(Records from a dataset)
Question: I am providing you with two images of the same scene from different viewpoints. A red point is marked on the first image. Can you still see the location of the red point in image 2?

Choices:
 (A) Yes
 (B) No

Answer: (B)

**Exercise prompt**
Extract every line of the records above and reproduce each one unchanged.

**Finished task**
Question: I am providing you with two images of the same scene from different viewpoints. A red point is marked on the first image. Can you still see the location of the red point in image 2?

Choices:
 (A) Yes
 (B) No

Answer: (B)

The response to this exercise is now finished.